- Task objective
Search the entries below. Return every line that has "ball" in it.

Segment Open

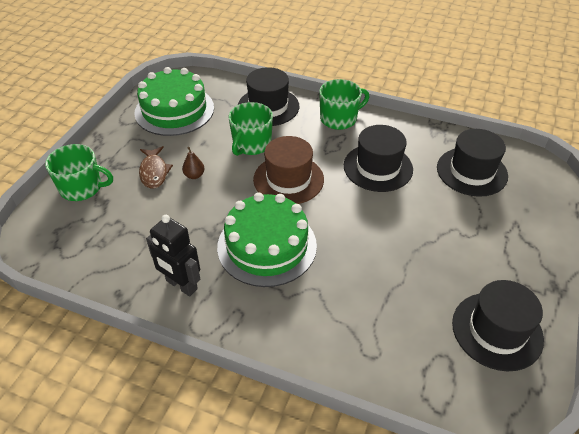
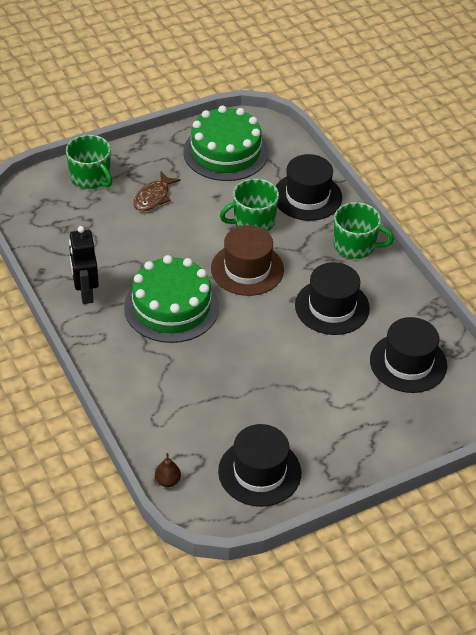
camera: 40 degrees right, 0 degrees up
(194, 175) = (180, 219): brown pear -> brown pear (168, 481)

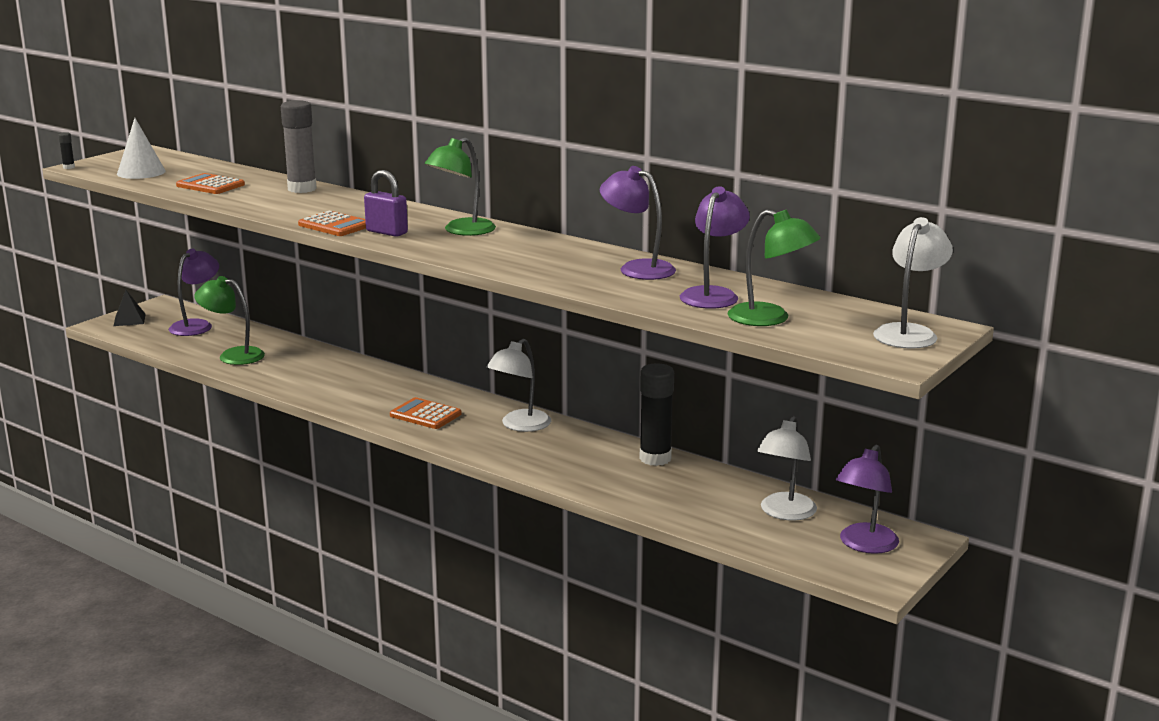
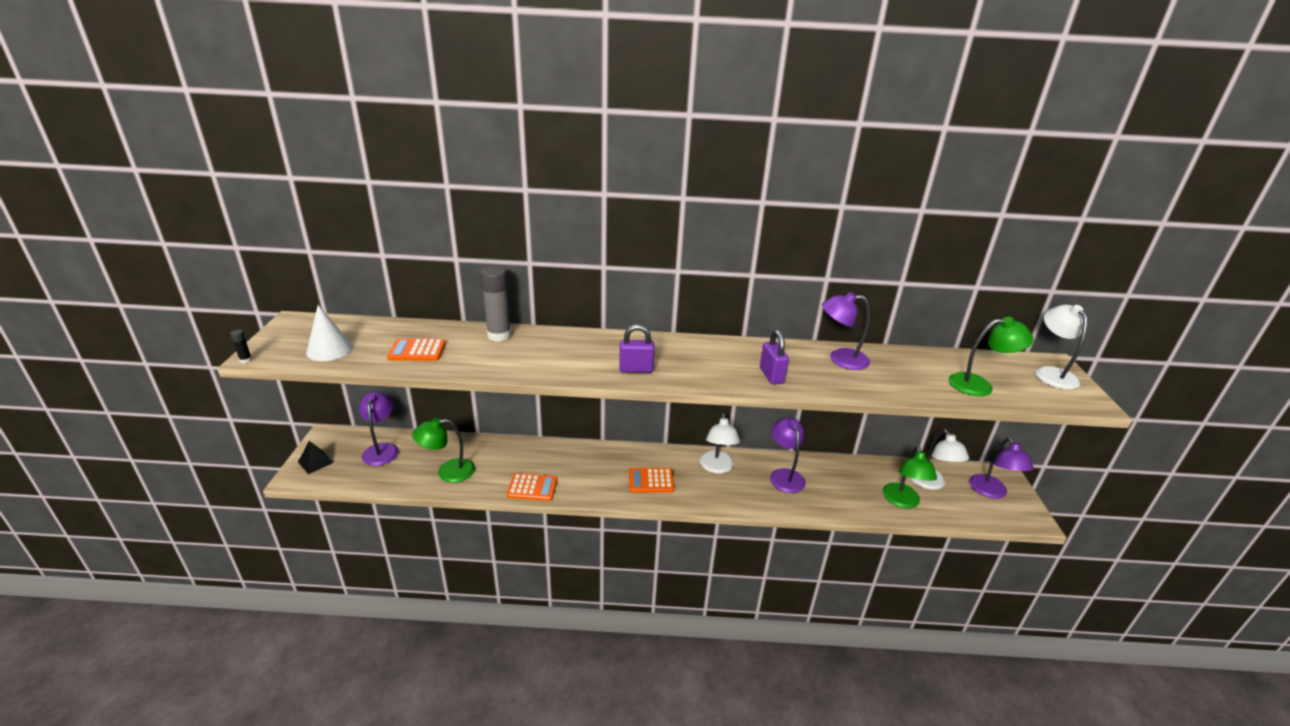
camera: 35 degrees left, 10 degrees up
(335, 225) = (588, 372): orange calculator -> orange calculator (532, 487)
(462, 231) = (682, 352): green lamp -> green lamp (902, 501)
(522, 263) = (771, 376): none -> purple padlock
(655, 458) = (820, 466): black glue stick -> none
(713, 294) = (917, 372): purple lamp -> purple lamp (784, 475)

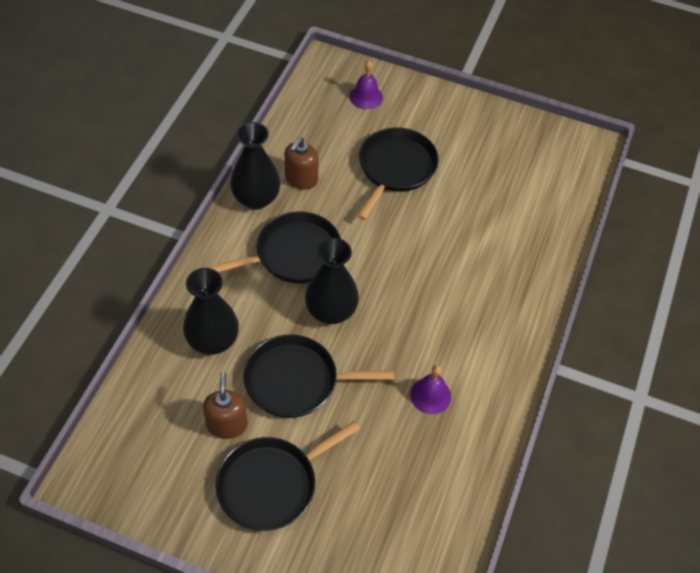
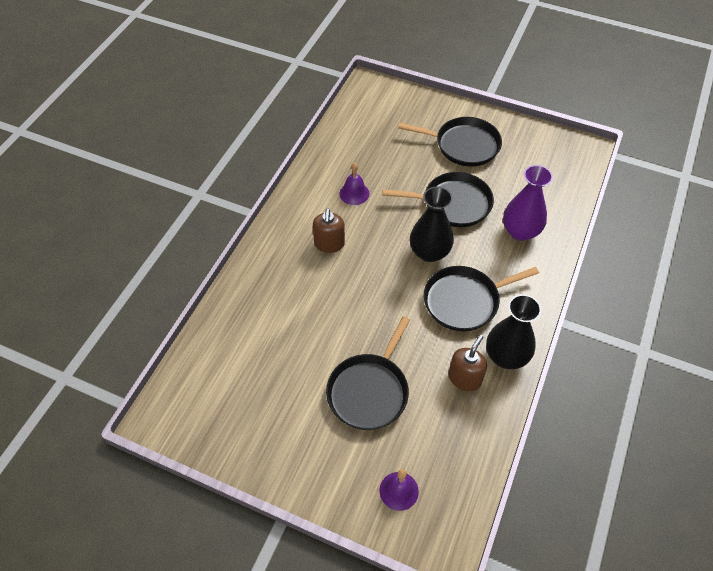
camera: 175 degrees left, 0 degrees up
(213, 341) = (520, 231): black vase -> purple vase
(227, 424) = (499, 178): brown soap dispenser -> brown soap dispenser (329, 244)
(271, 484) = (463, 145): black pan -> black pan turned 45 degrees clockwise

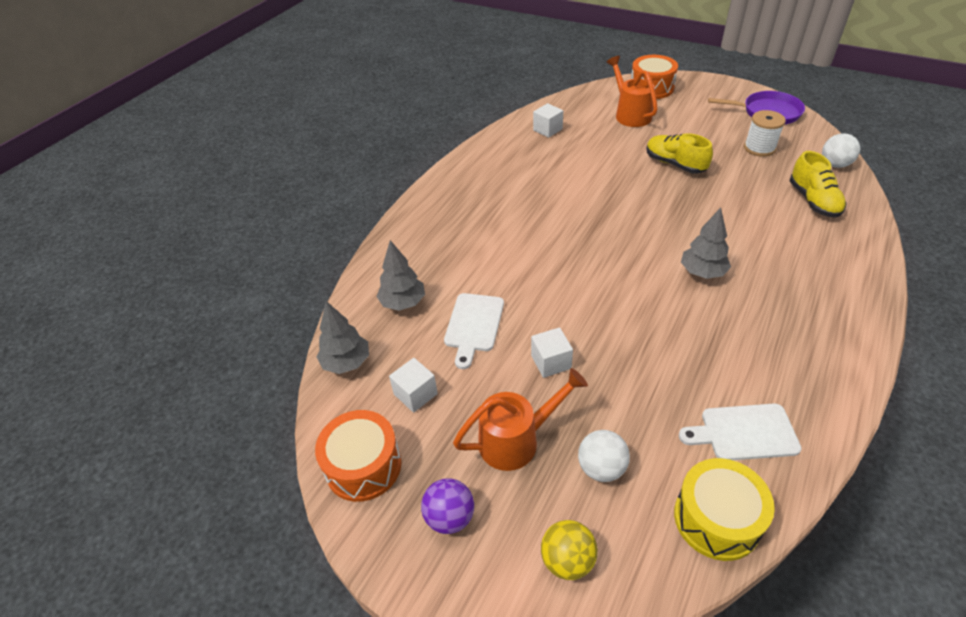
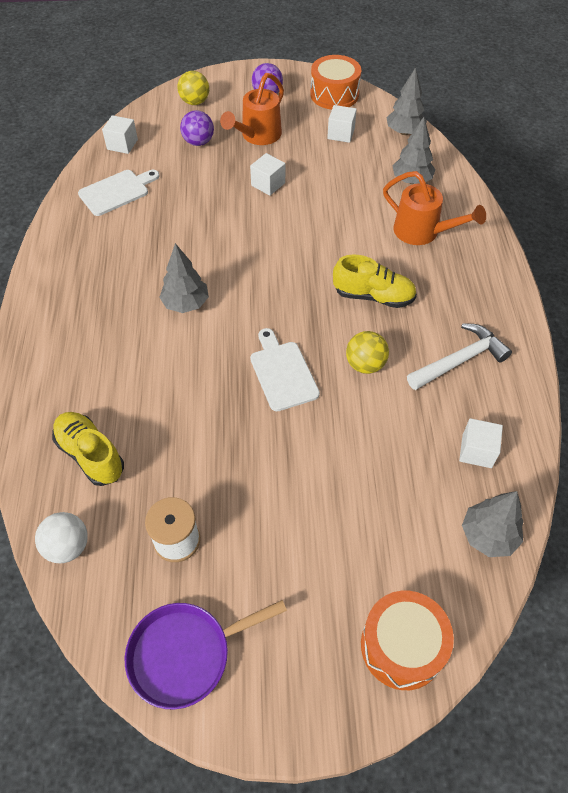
camera: 145 degrees right, 10 degrees up
(473, 325) = (343, 186): white cutting board -> white cutting board (282, 373)
(512, 168) = (459, 360): none -> white hammer
(575, 103) = (488, 535): none -> grey tree
(579, 186) = (365, 364): none -> yellow ball
(601, 468) = (198, 142): white ball -> purple ball
(630, 114) = (391, 544): orange watering can -> orange watering can (422, 232)
(675, 164) = (276, 452): yellow shoe -> yellow shoe (373, 296)
(716, 519) = (122, 144): yellow drum -> white cube

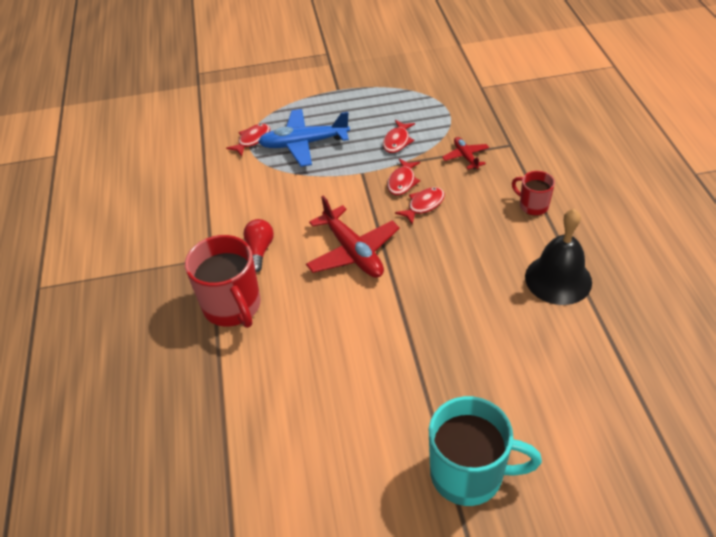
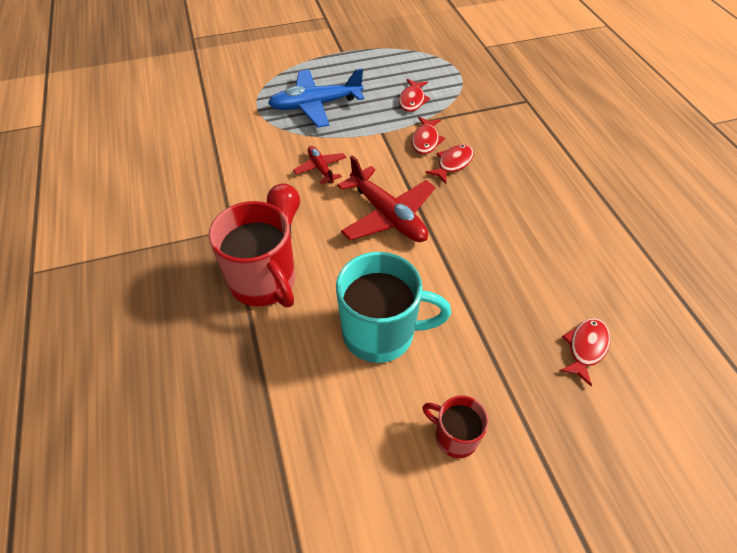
camera: 10 degrees left, 5 degrees up
(252, 140) = (260, 103): red fish -> red fish (585, 348)
(465, 157) = (485, 113): red plane -> red plane (320, 168)
(469, 474) = (568, 464): turquoise mug -> turquoise mug (381, 333)
(533, 205) = (564, 160): red mug -> red mug (454, 436)
(558, 279) = (609, 234): black bell -> none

Segment Closed

- Solution
(579, 186) = (365, 364): none -> yellow ball
(601, 468) = (198, 142): white ball -> purple ball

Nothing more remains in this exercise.